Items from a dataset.
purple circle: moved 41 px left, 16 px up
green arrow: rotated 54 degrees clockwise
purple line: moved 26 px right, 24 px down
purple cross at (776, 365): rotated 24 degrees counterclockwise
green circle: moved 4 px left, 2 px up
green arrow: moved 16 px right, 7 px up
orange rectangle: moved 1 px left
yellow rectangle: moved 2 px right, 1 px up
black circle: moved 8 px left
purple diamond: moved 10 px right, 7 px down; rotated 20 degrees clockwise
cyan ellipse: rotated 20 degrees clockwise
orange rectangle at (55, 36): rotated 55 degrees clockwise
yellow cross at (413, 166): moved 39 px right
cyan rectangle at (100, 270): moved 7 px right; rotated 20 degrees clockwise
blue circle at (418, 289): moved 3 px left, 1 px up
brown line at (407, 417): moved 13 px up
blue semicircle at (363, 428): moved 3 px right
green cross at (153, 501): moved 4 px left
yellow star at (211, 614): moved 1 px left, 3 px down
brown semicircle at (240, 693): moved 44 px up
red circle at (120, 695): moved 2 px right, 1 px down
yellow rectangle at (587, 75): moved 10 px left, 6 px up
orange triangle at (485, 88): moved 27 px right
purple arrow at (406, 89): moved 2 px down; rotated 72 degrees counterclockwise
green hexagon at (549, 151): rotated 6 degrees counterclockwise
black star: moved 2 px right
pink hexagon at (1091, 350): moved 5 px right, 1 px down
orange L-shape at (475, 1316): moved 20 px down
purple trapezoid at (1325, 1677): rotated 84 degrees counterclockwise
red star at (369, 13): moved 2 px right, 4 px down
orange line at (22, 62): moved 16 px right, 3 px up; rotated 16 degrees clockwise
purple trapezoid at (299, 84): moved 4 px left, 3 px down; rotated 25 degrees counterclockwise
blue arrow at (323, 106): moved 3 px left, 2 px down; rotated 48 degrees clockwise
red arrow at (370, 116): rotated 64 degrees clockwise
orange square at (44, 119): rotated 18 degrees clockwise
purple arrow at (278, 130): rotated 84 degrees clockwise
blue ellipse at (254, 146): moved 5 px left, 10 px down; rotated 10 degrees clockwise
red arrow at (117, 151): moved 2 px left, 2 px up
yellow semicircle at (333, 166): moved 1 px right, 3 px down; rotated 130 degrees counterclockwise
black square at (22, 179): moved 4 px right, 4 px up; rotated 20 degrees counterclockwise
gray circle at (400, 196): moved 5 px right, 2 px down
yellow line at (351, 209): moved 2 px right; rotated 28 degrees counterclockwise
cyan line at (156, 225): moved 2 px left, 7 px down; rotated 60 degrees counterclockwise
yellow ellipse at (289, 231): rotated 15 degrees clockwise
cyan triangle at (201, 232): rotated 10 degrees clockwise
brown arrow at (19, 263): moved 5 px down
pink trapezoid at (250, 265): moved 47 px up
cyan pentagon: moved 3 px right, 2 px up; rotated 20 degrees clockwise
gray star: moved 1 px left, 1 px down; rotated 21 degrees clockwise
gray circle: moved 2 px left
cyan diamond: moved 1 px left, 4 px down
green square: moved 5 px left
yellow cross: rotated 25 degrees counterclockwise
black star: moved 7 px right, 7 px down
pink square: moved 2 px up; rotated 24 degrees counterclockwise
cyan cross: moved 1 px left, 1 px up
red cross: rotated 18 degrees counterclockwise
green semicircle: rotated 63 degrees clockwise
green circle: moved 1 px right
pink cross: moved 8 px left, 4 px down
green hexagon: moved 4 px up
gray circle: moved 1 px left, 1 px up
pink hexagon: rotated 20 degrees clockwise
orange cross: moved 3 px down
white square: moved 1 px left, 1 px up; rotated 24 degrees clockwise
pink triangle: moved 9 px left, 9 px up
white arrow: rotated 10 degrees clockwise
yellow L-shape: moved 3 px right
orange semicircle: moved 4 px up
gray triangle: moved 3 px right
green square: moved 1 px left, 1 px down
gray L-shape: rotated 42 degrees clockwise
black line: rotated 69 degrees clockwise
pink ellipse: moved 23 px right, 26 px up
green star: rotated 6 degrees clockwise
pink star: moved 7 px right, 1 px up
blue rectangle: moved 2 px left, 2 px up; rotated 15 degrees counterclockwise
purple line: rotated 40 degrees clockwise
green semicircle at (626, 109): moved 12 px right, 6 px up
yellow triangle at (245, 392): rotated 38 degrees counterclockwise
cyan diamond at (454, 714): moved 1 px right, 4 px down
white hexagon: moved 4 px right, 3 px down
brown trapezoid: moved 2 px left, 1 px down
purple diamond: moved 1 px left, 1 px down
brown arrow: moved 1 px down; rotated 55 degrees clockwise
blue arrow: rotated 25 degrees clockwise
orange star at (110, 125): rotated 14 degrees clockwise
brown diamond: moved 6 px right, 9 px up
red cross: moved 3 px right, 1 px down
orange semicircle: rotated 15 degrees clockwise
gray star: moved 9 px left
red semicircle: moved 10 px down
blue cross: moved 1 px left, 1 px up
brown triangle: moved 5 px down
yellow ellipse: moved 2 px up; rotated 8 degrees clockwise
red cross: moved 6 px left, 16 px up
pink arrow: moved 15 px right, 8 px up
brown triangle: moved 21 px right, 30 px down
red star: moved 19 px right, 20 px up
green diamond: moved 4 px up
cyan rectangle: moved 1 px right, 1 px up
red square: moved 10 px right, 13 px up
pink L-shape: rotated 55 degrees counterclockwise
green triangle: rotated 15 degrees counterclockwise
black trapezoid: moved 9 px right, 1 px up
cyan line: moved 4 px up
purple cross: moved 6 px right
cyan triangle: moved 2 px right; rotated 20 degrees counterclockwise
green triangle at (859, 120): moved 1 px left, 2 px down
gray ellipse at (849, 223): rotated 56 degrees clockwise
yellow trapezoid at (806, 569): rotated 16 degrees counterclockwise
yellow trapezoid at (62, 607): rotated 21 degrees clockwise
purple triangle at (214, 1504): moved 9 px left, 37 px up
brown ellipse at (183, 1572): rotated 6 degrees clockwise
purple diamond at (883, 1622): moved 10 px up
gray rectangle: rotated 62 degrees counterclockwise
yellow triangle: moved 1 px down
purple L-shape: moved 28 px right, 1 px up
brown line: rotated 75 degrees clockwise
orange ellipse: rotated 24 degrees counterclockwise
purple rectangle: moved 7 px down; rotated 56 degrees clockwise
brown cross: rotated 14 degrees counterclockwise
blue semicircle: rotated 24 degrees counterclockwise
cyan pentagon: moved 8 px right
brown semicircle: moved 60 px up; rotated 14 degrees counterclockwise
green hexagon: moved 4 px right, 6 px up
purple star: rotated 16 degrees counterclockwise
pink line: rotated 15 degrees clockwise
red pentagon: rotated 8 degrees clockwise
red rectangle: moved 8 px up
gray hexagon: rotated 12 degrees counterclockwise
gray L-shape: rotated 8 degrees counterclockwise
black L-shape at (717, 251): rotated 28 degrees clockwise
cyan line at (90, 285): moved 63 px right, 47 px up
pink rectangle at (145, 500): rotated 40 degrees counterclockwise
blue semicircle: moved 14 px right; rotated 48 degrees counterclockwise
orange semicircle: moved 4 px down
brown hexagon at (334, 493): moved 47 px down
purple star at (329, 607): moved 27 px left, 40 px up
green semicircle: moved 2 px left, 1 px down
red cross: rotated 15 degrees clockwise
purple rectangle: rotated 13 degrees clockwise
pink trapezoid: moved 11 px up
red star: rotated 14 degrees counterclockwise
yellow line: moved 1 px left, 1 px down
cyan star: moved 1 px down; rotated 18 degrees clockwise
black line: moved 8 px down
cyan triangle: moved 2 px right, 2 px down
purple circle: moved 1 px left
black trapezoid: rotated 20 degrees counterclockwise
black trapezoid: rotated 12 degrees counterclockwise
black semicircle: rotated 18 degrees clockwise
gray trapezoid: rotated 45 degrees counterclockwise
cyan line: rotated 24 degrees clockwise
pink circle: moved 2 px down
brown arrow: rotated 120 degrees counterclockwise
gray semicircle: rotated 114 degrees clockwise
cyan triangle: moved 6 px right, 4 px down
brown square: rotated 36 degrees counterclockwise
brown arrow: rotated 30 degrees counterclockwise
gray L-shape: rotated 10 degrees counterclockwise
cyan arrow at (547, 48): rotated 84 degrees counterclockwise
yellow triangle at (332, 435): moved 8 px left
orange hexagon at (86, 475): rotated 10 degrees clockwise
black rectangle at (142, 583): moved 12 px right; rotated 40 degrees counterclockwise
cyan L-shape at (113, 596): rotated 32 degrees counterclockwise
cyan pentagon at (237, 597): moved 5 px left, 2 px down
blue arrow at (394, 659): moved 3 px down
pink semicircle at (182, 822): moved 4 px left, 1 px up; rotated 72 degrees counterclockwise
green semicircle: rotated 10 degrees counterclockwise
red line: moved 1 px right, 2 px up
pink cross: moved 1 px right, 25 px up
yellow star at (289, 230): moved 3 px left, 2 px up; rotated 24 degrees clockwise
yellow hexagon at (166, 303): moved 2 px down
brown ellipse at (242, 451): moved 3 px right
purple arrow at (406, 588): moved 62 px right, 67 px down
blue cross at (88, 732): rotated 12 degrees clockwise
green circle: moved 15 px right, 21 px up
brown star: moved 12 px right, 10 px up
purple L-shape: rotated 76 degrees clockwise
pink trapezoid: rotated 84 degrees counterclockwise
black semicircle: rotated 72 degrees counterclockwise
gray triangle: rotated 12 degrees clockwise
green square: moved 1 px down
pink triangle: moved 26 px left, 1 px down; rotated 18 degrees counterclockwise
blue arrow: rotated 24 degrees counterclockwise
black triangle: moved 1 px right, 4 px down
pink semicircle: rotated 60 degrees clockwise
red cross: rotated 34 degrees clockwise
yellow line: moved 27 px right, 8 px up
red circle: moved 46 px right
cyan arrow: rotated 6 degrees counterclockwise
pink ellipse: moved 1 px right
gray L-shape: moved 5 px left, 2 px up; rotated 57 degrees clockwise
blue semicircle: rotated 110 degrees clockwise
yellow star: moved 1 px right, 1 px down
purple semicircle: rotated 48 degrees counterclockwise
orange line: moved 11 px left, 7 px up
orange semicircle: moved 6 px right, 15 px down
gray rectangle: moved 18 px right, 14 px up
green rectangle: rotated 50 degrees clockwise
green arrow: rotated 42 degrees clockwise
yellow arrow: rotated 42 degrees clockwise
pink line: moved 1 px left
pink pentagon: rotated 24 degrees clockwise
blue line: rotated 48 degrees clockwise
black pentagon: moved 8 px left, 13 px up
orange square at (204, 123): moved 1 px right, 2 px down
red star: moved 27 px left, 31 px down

WORK INSTRUCTION. Among the lines of the records above, count those holding the string "white", and report only the number.

WRITTEN REPLY. 3